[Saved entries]
* * * *

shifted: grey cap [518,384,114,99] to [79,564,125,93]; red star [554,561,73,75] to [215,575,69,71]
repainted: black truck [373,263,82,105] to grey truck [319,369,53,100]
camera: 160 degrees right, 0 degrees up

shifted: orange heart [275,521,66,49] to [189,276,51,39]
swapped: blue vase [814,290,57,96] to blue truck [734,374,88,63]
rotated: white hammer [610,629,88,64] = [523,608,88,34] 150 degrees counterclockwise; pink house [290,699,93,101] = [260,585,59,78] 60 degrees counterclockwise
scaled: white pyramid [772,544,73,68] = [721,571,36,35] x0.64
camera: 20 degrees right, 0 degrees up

* * * *

Copy out the records once more, with nothing altered.

- **Output below**:
shifted: grey cap [518,384,114,99] to [79,564,125,93]; red star [554,561,73,75] to [215,575,69,71]
repainted: black truck [373,263,82,105] to grey truck [319,369,53,100]
camera: 160 degrees right, 0 degrees up

shifted: orange heart [275,521,66,49] to [189,276,51,39]
swapped: blue vase [814,290,57,96] to blue truck [734,374,88,63]
rotated: white hammer [610,629,88,64] = [523,608,88,34] 150 degrees counterclockwise; pink house [290,699,93,101] = [260,585,59,78] 60 degrees counterclockwise
scaled: white pyramid [772,544,73,68] = [721,571,36,35] x0.64
camera: 20 degrees right, 0 degrees up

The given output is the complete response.